Work task => Find the line with "orange trapezoid: (409, 144)" in the entries below, then output every line from it down to the line with "gray circle: (64, 46) -> (76, 84), moved", exactly and with no pictures.

Supplied records below:

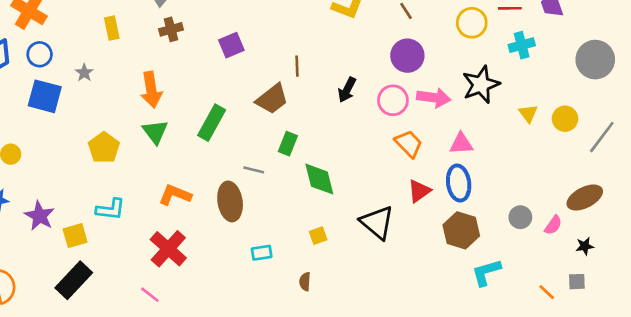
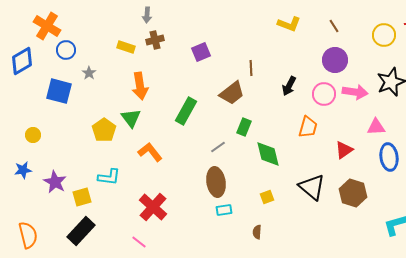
yellow rectangle: (112, 28) -> (126, 47), moved, turned -60
blue circle: (40, 54) -> (66, 50), moved
green triangle: (155, 132) -> (131, 118), moved
orange trapezoid: (409, 144) -> (308, 127), moved, turned 60
gray line: (254, 170) -> (218, 147), turned -49
blue ellipse: (459, 183) -> (389, 157), moved
red triangle: (419, 191) -> (344, 150), moved
orange L-shape: (175, 195) -> (150, 152), moved, turned 30
brown ellipse: (230, 201) -> (216, 182), moved
brown hexagon: (461, 230) -> (353, 193), moved

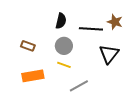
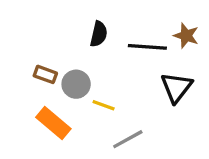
gray circle: (64, 46) -> (76, 84), moved
orange rectangle: (33, 76) -> (53, 123), turned 50

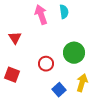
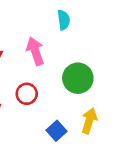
pink arrow: (41, 15) -> (35, 51), moved
red circle: (46, 64) -> (27, 94), moved

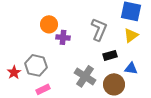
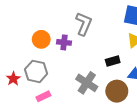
orange circle: (49, 24) -> (41, 39), moved
gray L-shape: (99, 29) -> (84, 24), moved

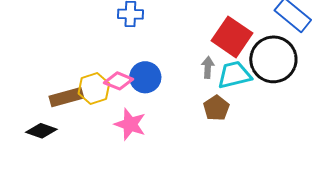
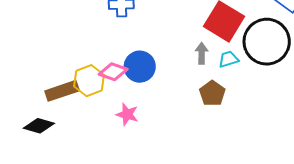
cyan trapezoid: (234, 75) -> (228, 59), size x0.6
pink star: (130, 124) -> (127, 114), size x0.7

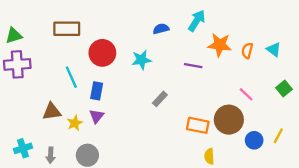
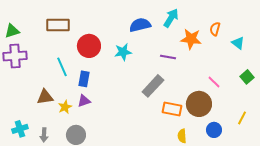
blue semicircle: (161, 29) -> (140, 25), size x1.5
orange semicircle: (247, 51) -> (215, 29), moved
gray rectangle: (160, 99) -> (153, 86), moved, size x1.6
purple triangle: (97, 116) -> (84, 101), turned 32
blue circle: (254, 140) -> (214, 130), moved

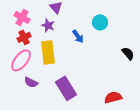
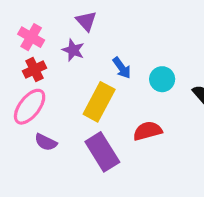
cyan circle: (100, 22) -> (162, 79), moved
yellow rectangle: (48, 52) -> (99, 102), moved, turned 35
red semicircle: (113, 97) -> (148, 131), moved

End of Supplied records.

Response =>
orange trapezoid: (409, 144) -> (308, 127), moved, turned 60
gray line: (254, 170) -> (218, 147), turned -49
blue ellipse: (459, 183) -> (389, 157), moved
red triangle: (419, 191) -> (344, 150), moved
orange L-shape: (175, 195) -> (150, 152), moved, turned 30
brown ellipse: (230, 201) -> (216, 182), moved
brown hexagon: (461, 230) -> (353, 193), moved

gray circle: (64, 46) -> (76, 84), moved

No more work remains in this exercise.